> [DATA SECTION]:
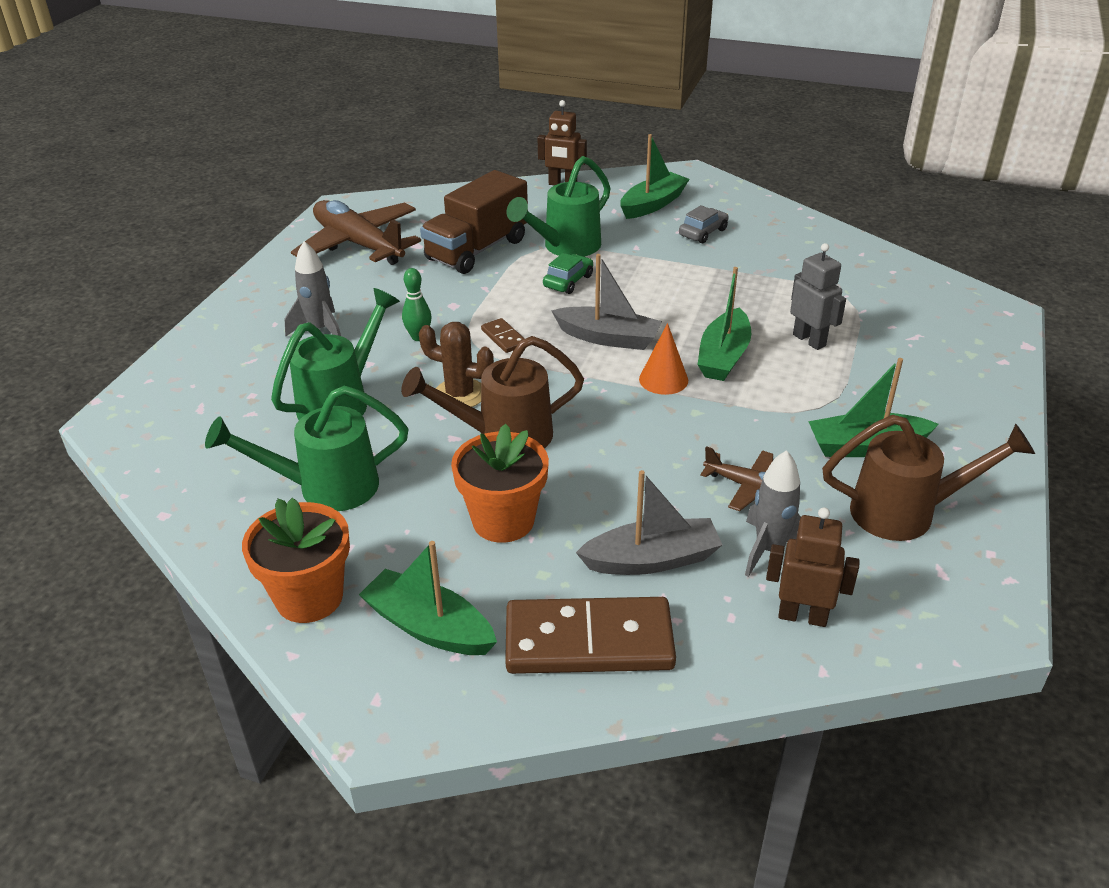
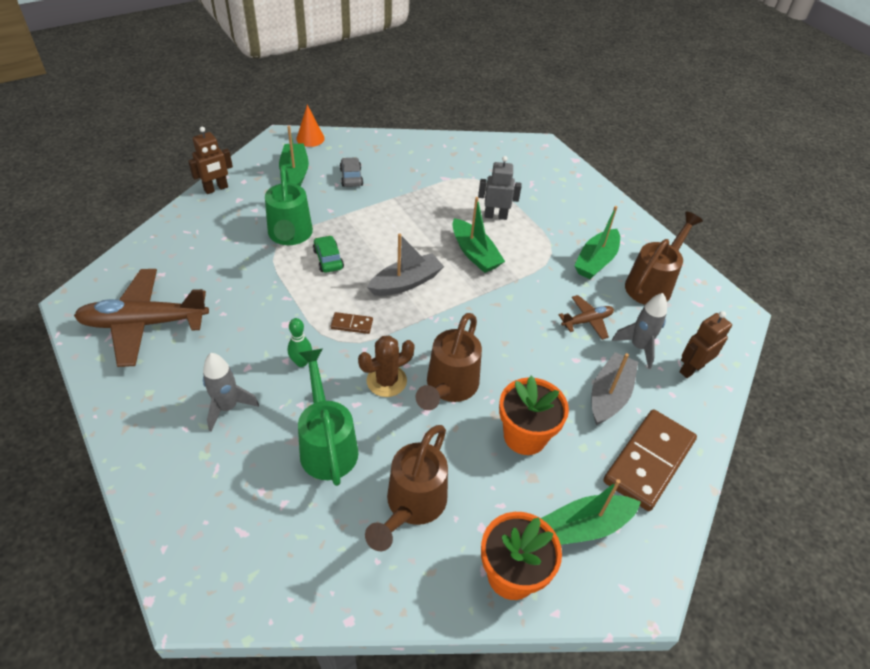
camera: 55 degrees left, 10 degrees up
green watering can [205,386,409,511] -> brown watering can [365,425,448,551]
brown truck [420,170,528,274] -> none
orange cone [639,323,688,395] -> orange cone moved to [296,105,325,147]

> [THE PROBLEM]: Return the material exactly as given above, picture-free.

> [ANSWER TO THIS TASK]:
camera: 55 degrees left, 10 degrees up
green watering can [205,386,409,511] -> brown watering can [365,425,448,551]
brown truck [420,170,528,274] -> none
orange cone [639,323,688,395] -> orange cone moved to [296,105,325,147]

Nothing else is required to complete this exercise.